**Problem description:** Transcribe the listing that follows in full, omitting pictures.
***** Raw data *****
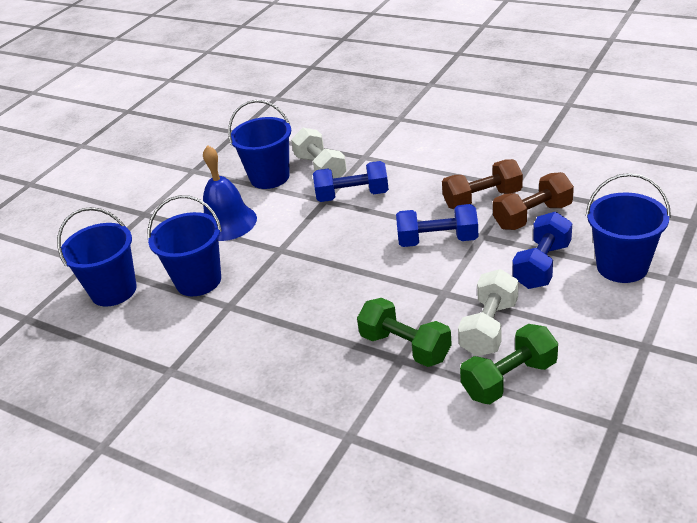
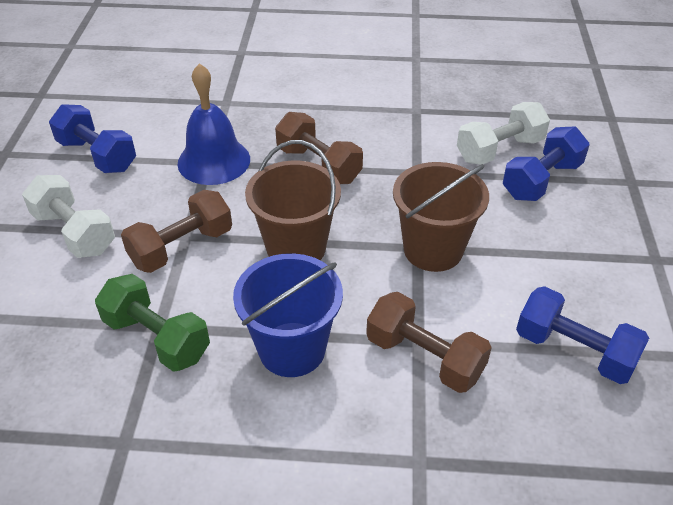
blue bucket: 4 -> 1
brown bucket: 0 -> 2
brown dumbbell: 2 -> 3
green dumbbell: 2 -> 1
*****
**Solved problem:**
blue bucket: 4 -> 1
brown bucket: 0 -> 2
brown dumbbell: 2 -> 3
green dumbbell: 2 -> 1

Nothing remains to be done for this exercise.